◆ To-do item
Transcribe, leaving out every picture, the lines that run from the start of the listing below through the line with "[(229,349),(248,326),(215,298),(196,321),(229,349)]".
[Dataset records Boundary: Start]
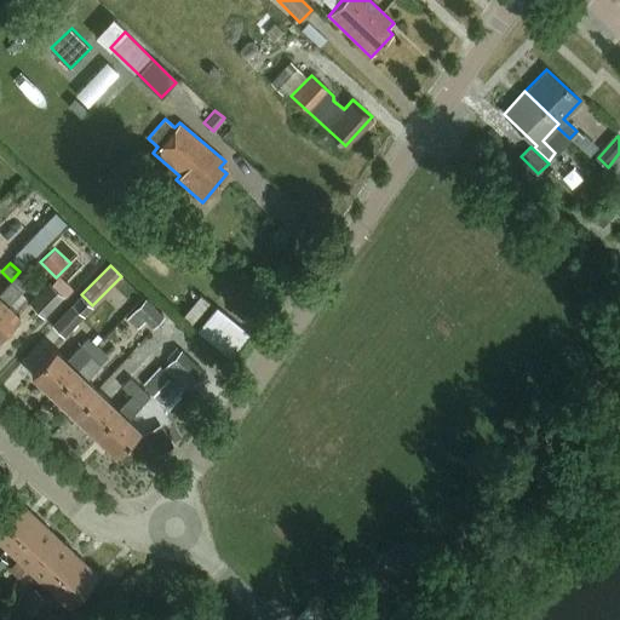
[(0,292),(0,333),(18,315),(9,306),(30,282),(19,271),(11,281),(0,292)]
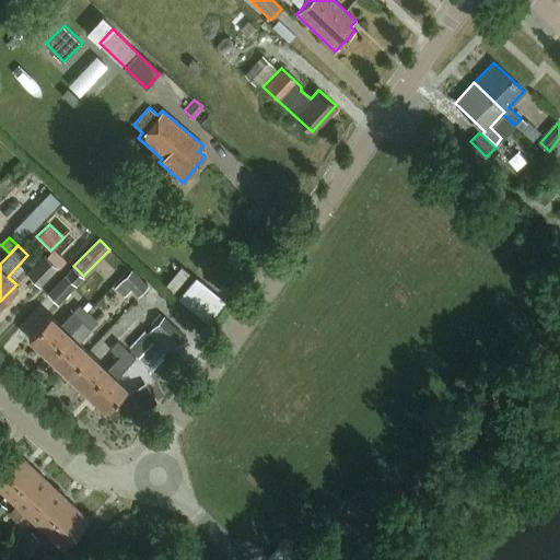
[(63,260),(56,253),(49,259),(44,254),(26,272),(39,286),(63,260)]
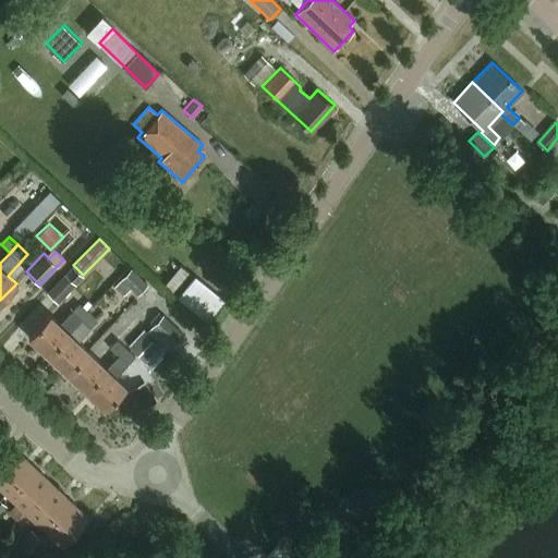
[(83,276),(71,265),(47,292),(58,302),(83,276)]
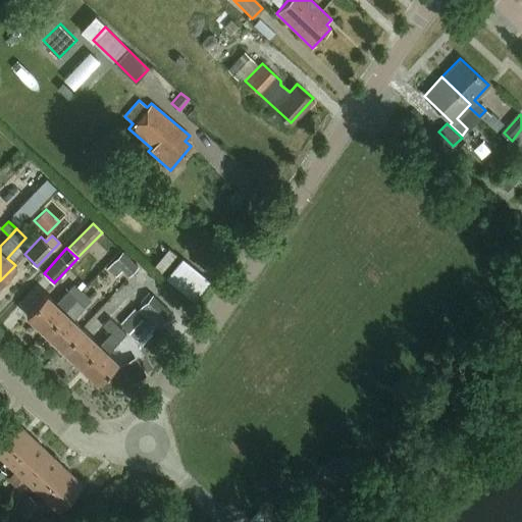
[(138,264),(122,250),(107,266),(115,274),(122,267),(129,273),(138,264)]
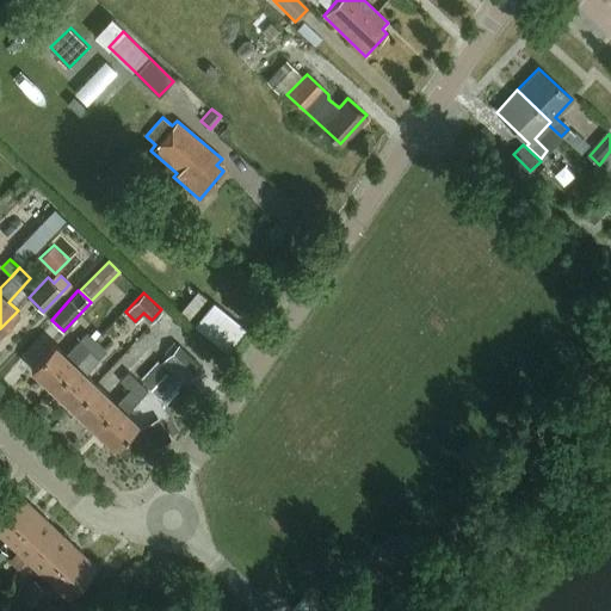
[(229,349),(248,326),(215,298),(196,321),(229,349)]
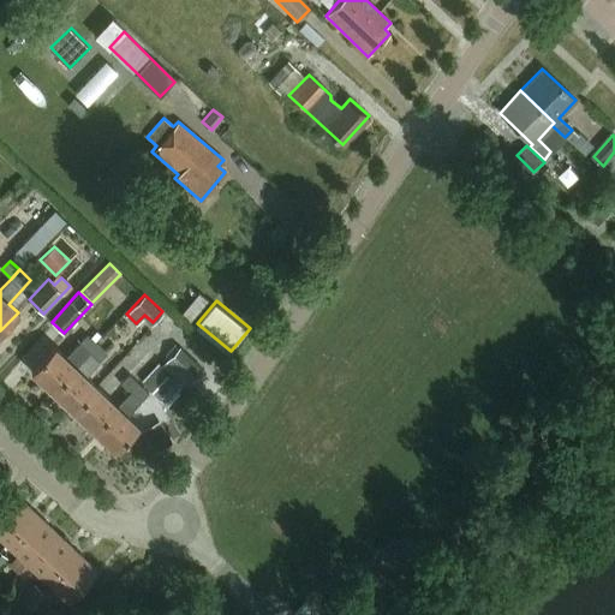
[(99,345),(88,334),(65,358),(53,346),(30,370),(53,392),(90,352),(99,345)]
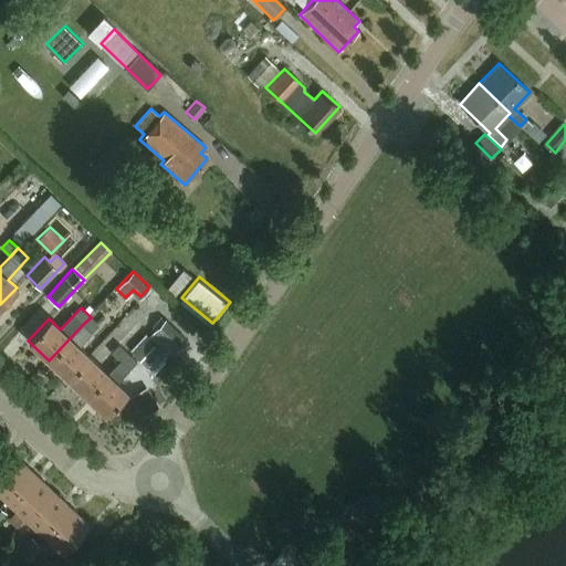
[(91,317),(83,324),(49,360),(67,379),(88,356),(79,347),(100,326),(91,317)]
[Dataset records Boundary: End]
◆ Output below
[(0,292),(0,333),(18,315),(9,306),(30,282),(19,271),(11,281),(0,292)]
[(63,260),(56,253),(49,259),(44,254),(26,272),(39,286),(63,260)]
[(83,276),(71,265),(47,292),(58,302),(83,276)]
[(138,264),(122,250),(107,266),(115,274),(122,267),(129,273),(138,264)]
[(229,349),(248,326),(215,298),(196,321),(229,349)]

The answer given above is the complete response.